→ **Aim**: Please copy the records word for word, starting with the line that contains "blue cross at" and going on through the end of the records, and leave the pictures out.

─── Data shown

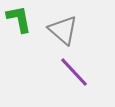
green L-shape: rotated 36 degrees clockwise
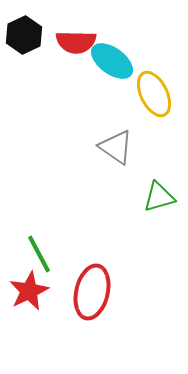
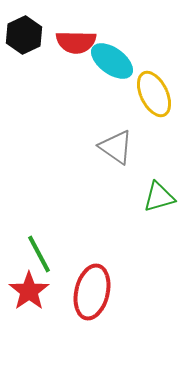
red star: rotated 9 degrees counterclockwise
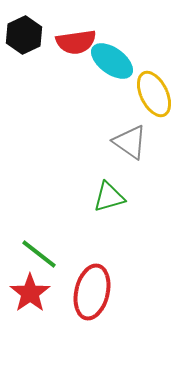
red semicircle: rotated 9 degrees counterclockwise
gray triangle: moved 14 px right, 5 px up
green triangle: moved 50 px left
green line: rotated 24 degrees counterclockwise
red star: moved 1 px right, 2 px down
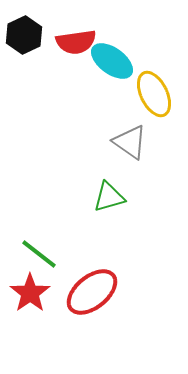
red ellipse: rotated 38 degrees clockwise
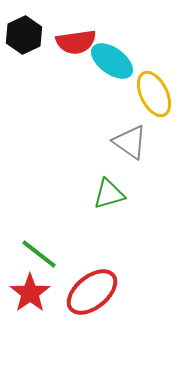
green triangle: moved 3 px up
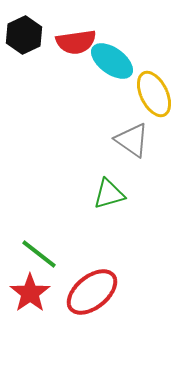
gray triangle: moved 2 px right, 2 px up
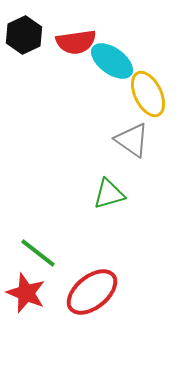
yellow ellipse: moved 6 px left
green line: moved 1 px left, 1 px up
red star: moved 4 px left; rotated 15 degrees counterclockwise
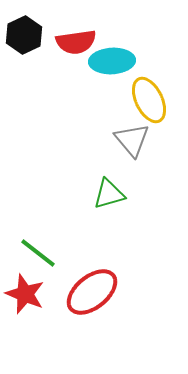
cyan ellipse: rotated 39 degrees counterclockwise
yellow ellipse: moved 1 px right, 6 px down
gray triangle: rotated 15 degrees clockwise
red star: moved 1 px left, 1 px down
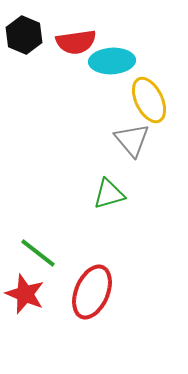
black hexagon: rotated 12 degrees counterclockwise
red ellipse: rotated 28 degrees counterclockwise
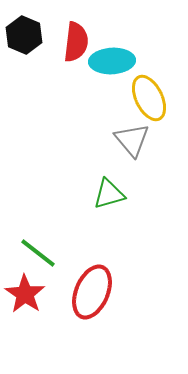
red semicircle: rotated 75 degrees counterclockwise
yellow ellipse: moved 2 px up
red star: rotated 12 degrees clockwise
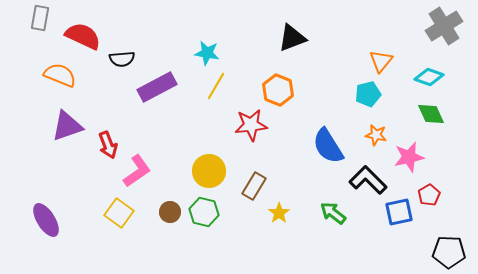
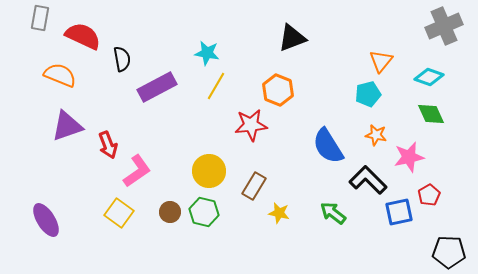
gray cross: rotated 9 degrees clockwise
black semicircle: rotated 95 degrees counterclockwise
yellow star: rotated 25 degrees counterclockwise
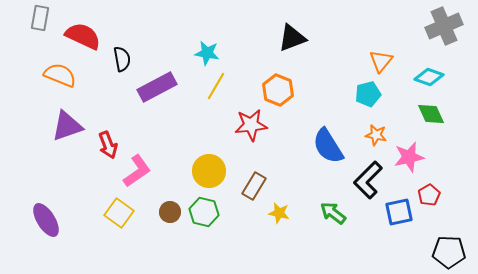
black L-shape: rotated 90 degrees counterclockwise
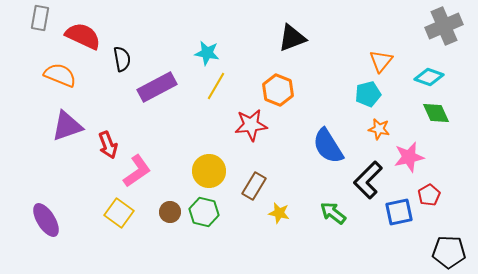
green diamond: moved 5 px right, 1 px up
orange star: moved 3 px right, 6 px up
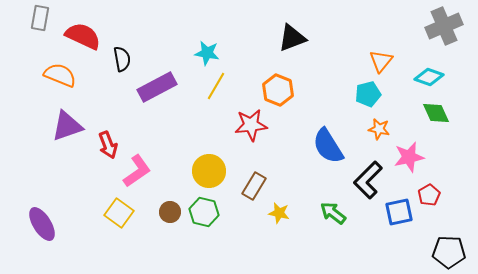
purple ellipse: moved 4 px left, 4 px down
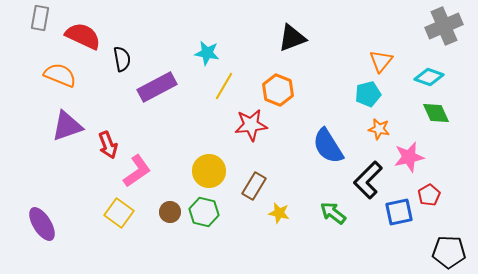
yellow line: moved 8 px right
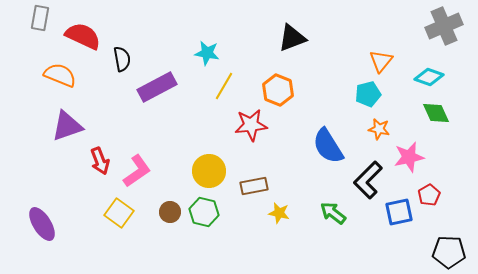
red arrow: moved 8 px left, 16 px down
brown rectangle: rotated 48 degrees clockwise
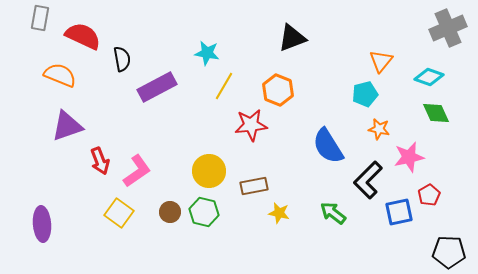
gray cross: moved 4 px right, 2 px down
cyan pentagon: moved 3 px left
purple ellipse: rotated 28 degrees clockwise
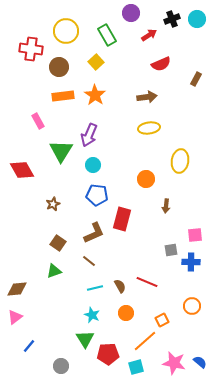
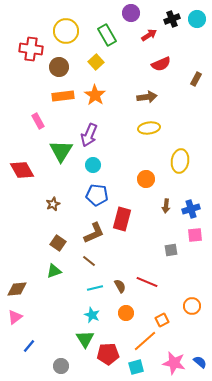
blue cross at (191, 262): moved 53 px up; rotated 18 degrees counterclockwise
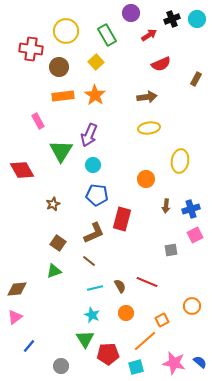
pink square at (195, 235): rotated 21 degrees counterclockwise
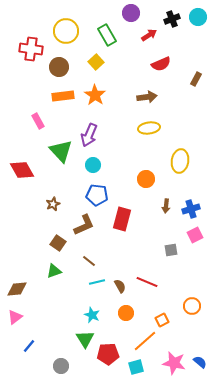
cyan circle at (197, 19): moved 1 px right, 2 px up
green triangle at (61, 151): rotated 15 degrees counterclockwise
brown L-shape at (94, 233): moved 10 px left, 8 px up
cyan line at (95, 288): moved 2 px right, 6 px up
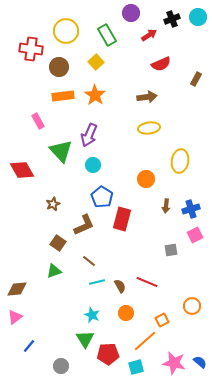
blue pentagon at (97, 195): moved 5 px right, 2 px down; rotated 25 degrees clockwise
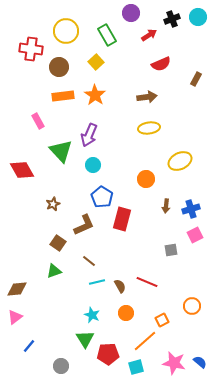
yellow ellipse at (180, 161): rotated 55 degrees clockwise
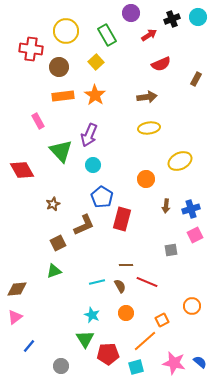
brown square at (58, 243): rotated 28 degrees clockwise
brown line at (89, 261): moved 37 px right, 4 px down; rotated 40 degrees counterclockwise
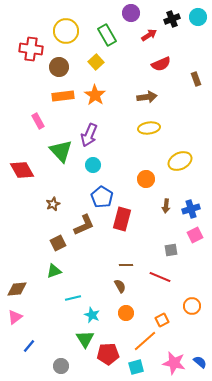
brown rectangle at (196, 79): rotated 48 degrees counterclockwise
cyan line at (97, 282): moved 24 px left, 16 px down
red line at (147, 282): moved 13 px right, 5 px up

──────

→ **Solved problem**:
blue cross at (191, 262): moved 53 px up; rotated 18 degrees counterclockwise
pink square at (195, 235): rotated 21 degrees counterclockwise
cyan circle at (197, 19): moved 1 px right, 2 px up
green triangle at (61, 151): rotated 15 degrees counterclockwise
brown L-shape at (94, 233): moved 10 px left, 8 px up
cyan line at (95, 288): moved 2 px right, 6 px up
blue pentagon at (97, 195): moved 5 px right, 2 px down; rotated 25 degrees clockwise
yellow ellipse at (180, 161): rotated 55 degrees clockwise
brown square at (58, 243): rotated 28 degrees clockwise
brown line at (89, 261): moved 37 px right, 4 px down; rotated 40 degrees counterclockwise
brown rectangle at (196, 79): rotated 48 degrees counterclockwise
cyan line at (97, 282): moved 24 px left, 16 px down
red line at (147, 282): moved 13 px right, 5 px up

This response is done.